*** Opening of COLLECTED DATA ***

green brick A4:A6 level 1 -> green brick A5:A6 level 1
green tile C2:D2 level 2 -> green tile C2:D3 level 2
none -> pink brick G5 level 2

*** Close of COLLECTED DATA ***

ASSIGNMENT
Retype the listing above in full, with no alterations.

SOLUTION BELOW
green brick A4:A6 level 1 -> green brick A5:A6 level 1
green tile C2:D2 level 2 -> green tile C2:D3 level 2
none -> pink brick G5 level 2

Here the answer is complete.